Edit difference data
◆ ◆ ◆

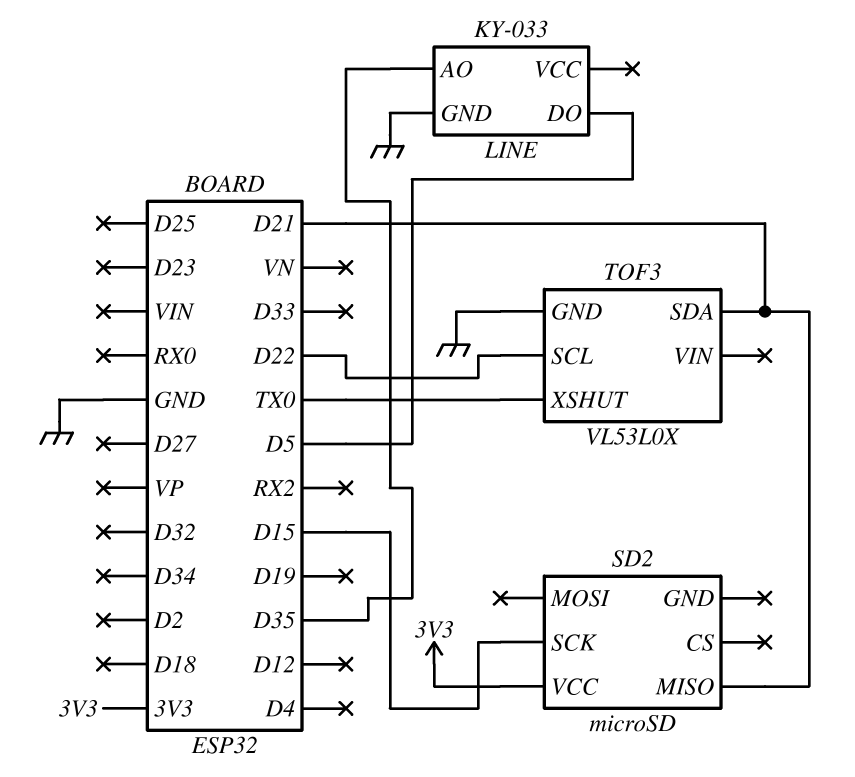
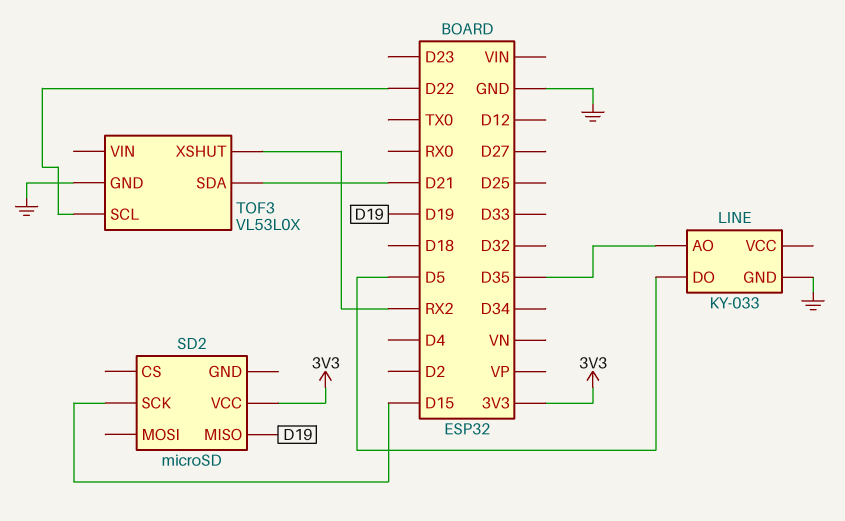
SD2 pin MISO: D21 -> D19
TOF3 pin XSHUT: TX0 -> RX2

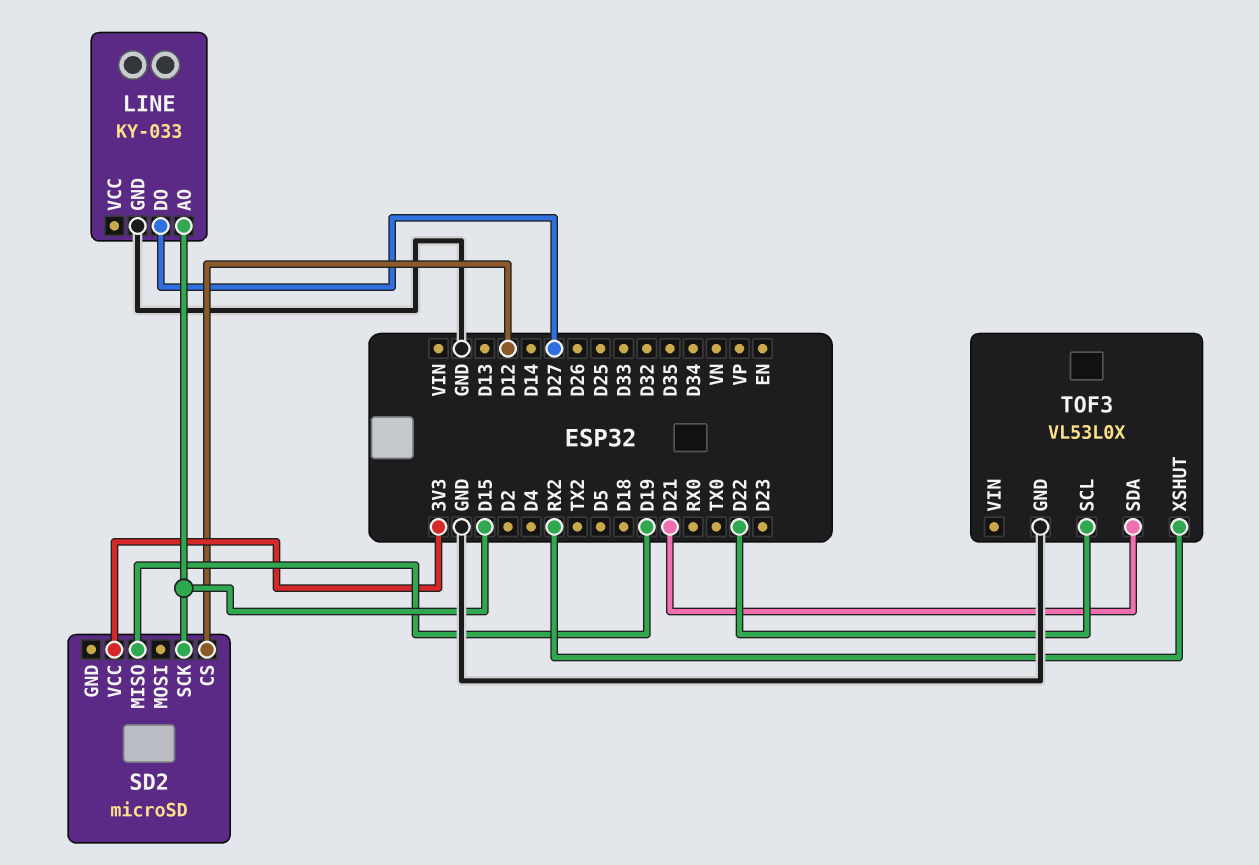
LINE pin AO: D35 -> D15
LINE pin DO: D5 -> D27
SD2 pin CS: none -> D12

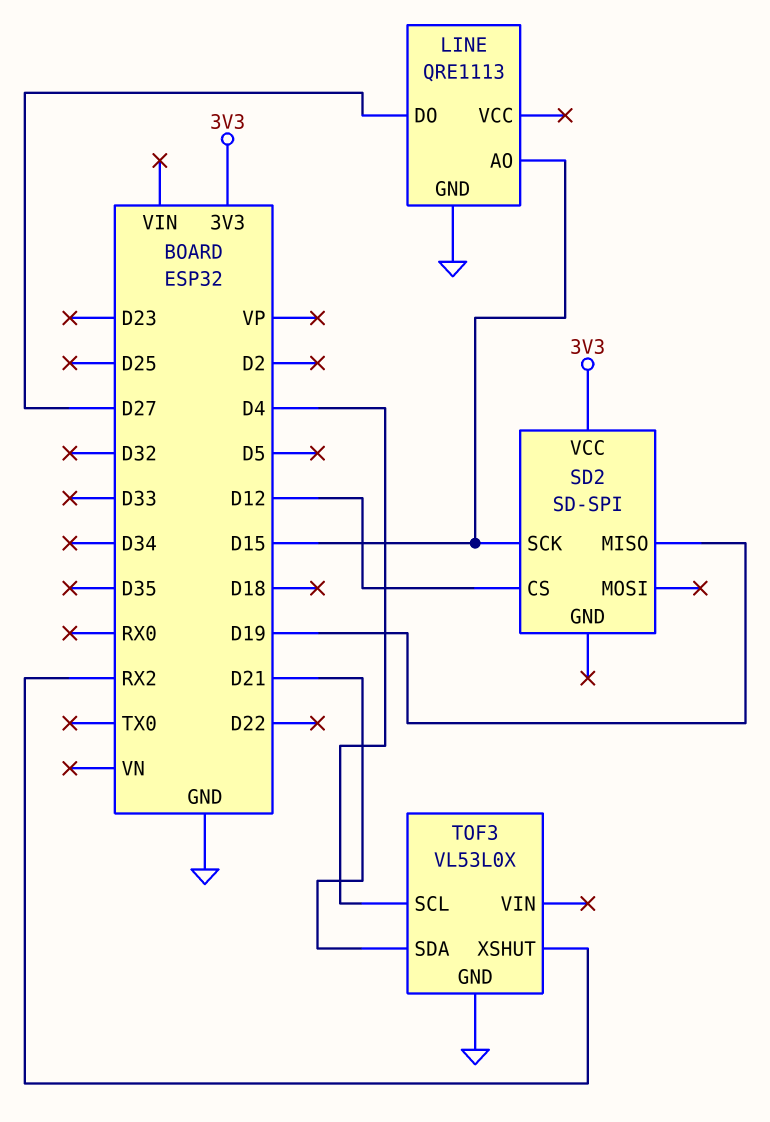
LINE: KY-033 -> QRE1113
SD2: microSD -> SD-SPI
TOF3 pin SCL: D22 -> D4

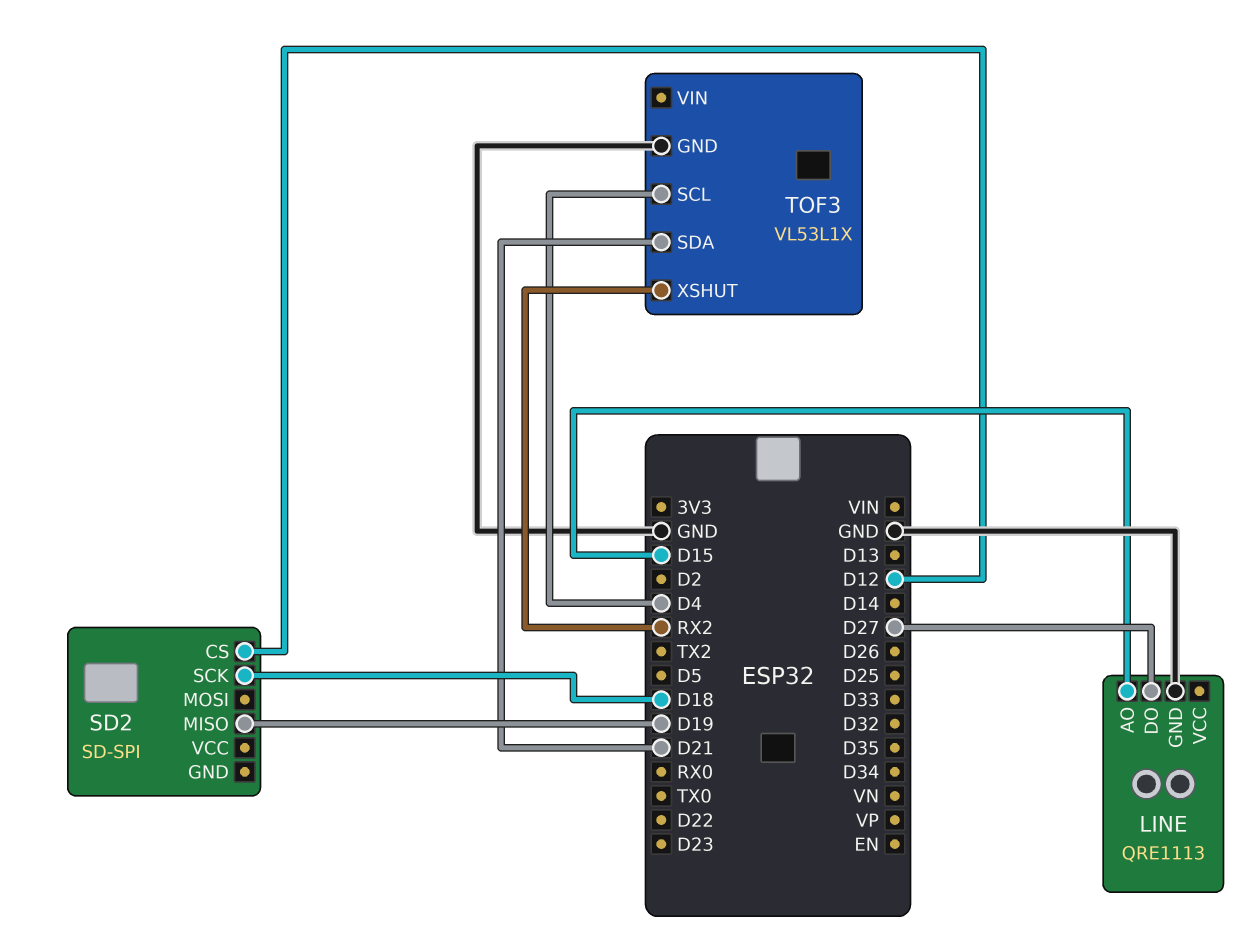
SD2 pin SCK: D15 -> D18
SD2 pin VCC: 3V3 -> none
TOF3: VL53L0X -> VL53L1X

◆ ◆ ◆

• Required work
Without the pictures, restate all of the entries above verbatim.

• Task response
SD2 pin MISO: D21 -> D19
TOF3 pin XSHUT: TX0 -> RX2

LINE pin AO: D35 -> D15
LINE pin DO: D5 -> D27
SD2 pin CS: none -> D12

LINE: KY-033 -> QRE1113
SD2: microSD -> SD-SPI
TOF3 pin SCL: D22 -> D4

SD2 pin SCK: D15 -> D18
SD2 pin VCC: 3V3 -> none
TOF3: VL53L0X -> VL53L1X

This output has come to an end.